-- Records for the task follows --

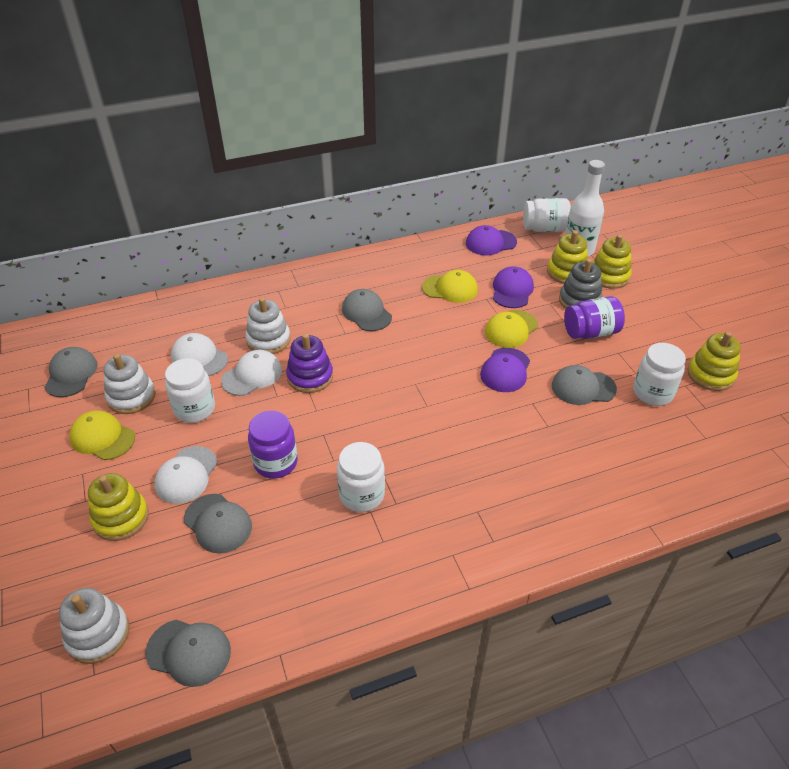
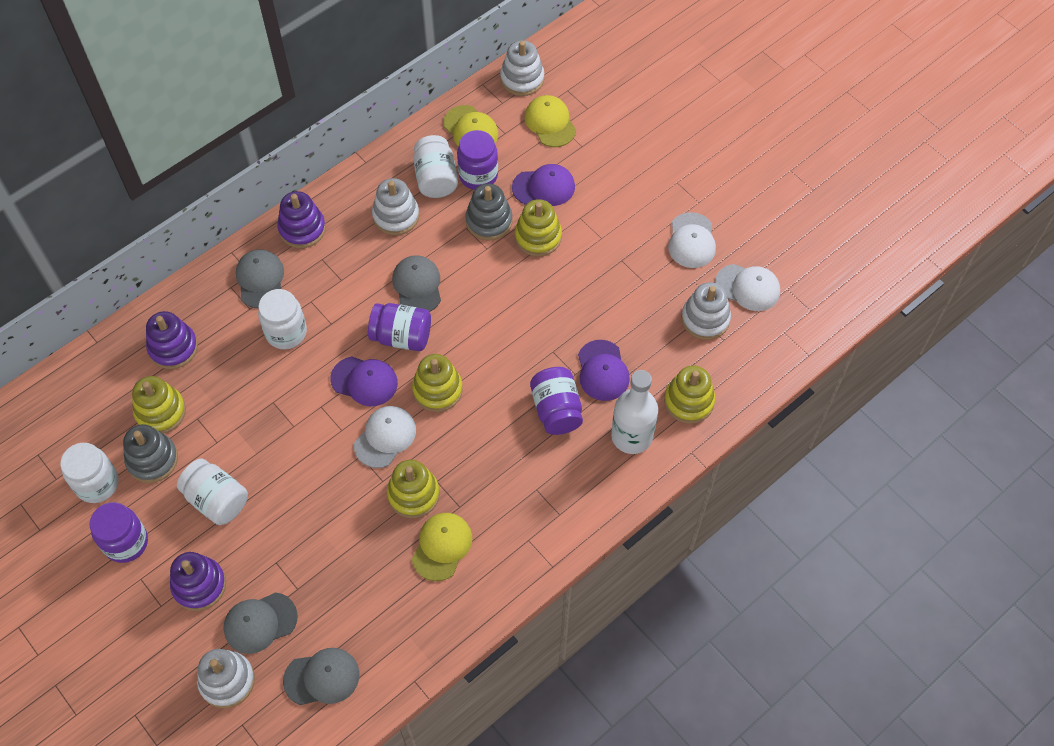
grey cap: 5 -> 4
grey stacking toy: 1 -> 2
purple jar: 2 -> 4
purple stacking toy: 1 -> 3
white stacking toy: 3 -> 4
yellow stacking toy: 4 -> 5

-- Records for the task concluded --
-- Records for the task follows --

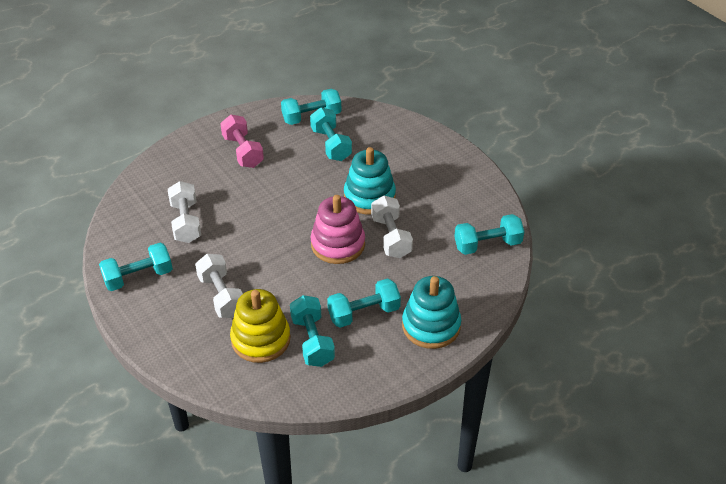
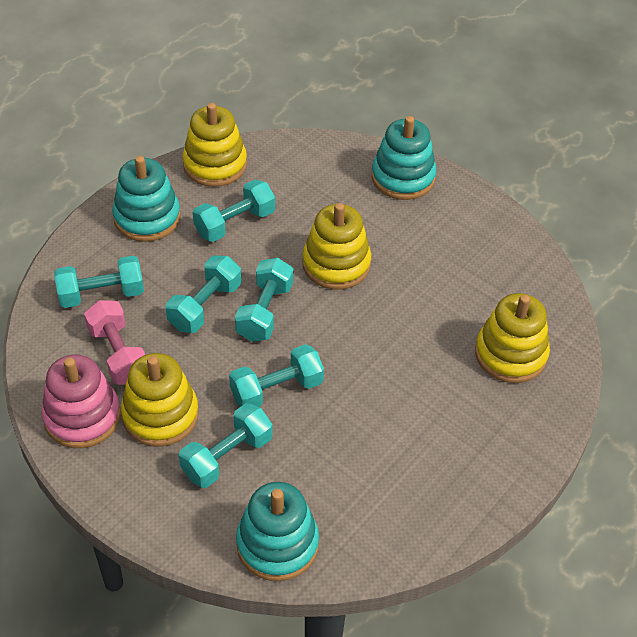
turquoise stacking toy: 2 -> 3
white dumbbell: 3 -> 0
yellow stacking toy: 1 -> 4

-- Records for the task concluded --

* _About this task_: Of all the entries above, repeat only the lines from the line that has "purple stacking toy: 1 -> 3" to the line that has "yellow stacking toy: 4 -> 5", both lines included, exactly.

* _Solved problem_:
purple stacking toy: 1 -> 3
white stacking toy: 3 -> 4
yellow stacking toy: 4 -> 5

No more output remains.